> _WHAT TO PRODUCE_
Retype the entries exactly, but skip the pictures.

> _RECORDED DATA_
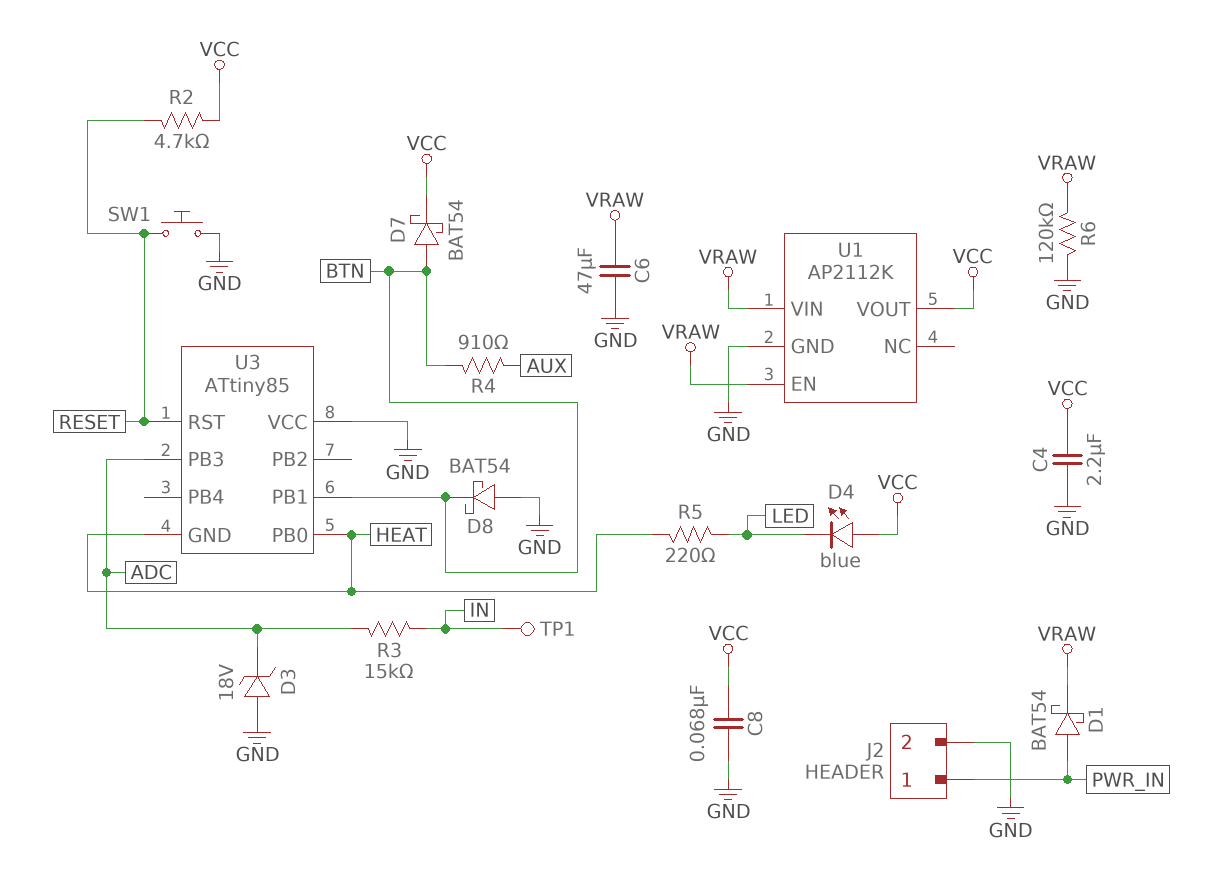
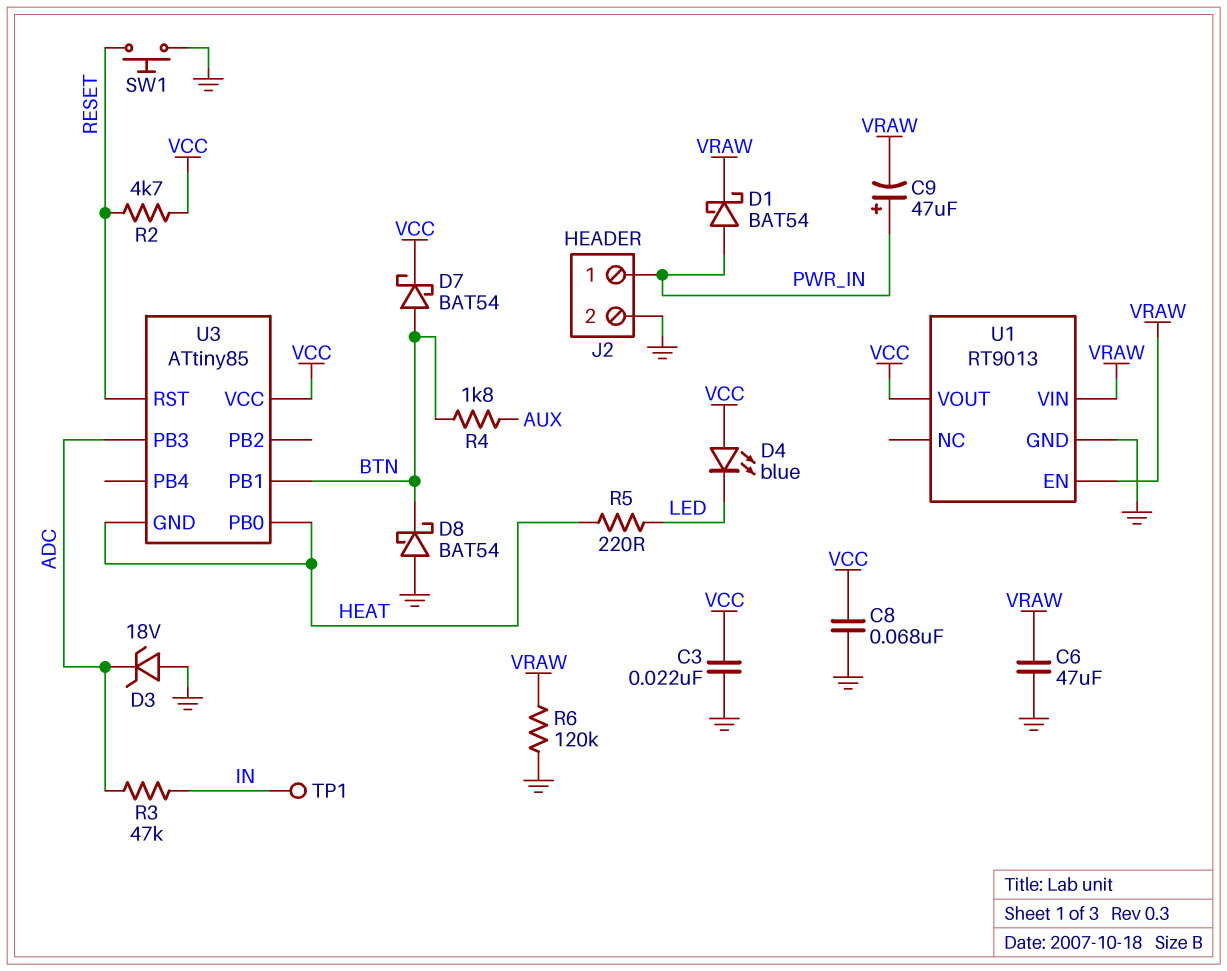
C3: none -> 22nF (GND, VCC)
C4: 2.2uF (GND, VCC) -> none
C9: none -> 47uF (plus PWR_IN, minus VRAW)
R3: 15k (ADC, IN) -> 47k (ADC, IN)
R4: 910 (AUX, BTN) -> 1.8k (AUX, BTN)
U1: AP2112K -> RT9013
U3 pin VCC: GND -> VCC

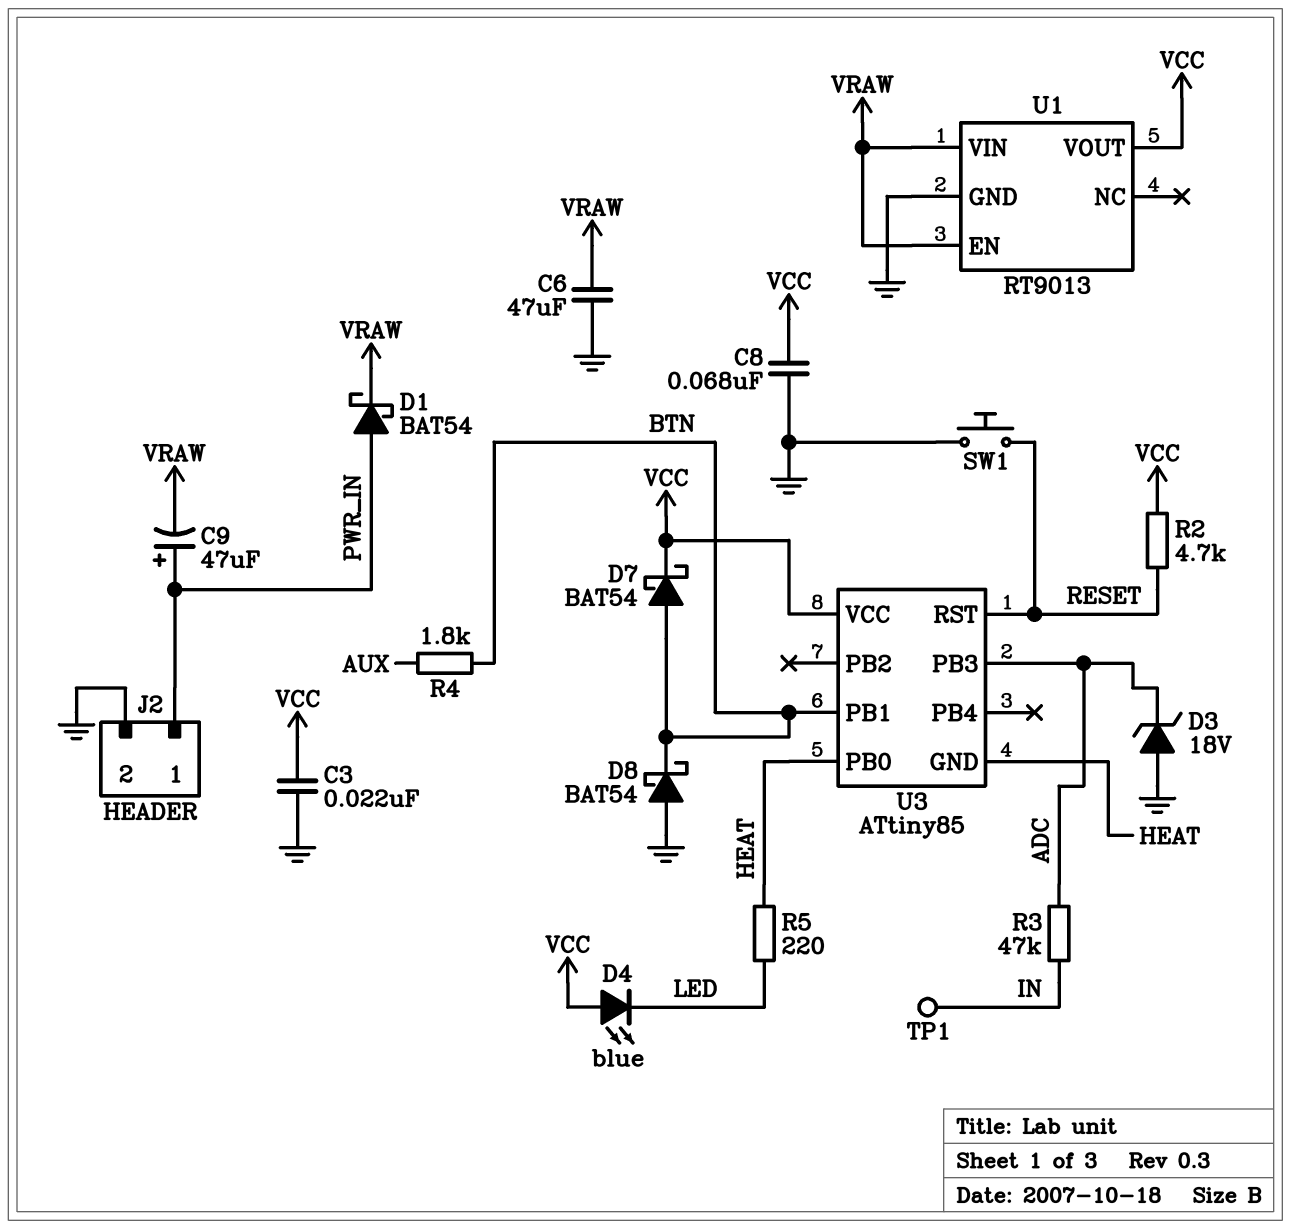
R6: 120k (GND, VRAW) -> none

> _SOLUTION_
C3: none -> 22nF (GND, VCC)
C4: 2.2uF (GND, VCC) -> none
C9: none -> 47uF (plus PWR_IN, minus VRAW)
R3: 15k (ADC, IN) -> 47k (ADC, IN)
R4: 910 (AUX, BTN) -> 1.8k (AUX, BTN)
U1: AP2112K -> RT9013
U3 pin VCC: GND -> VCC

R6: 120k (GND, VRAW) -> none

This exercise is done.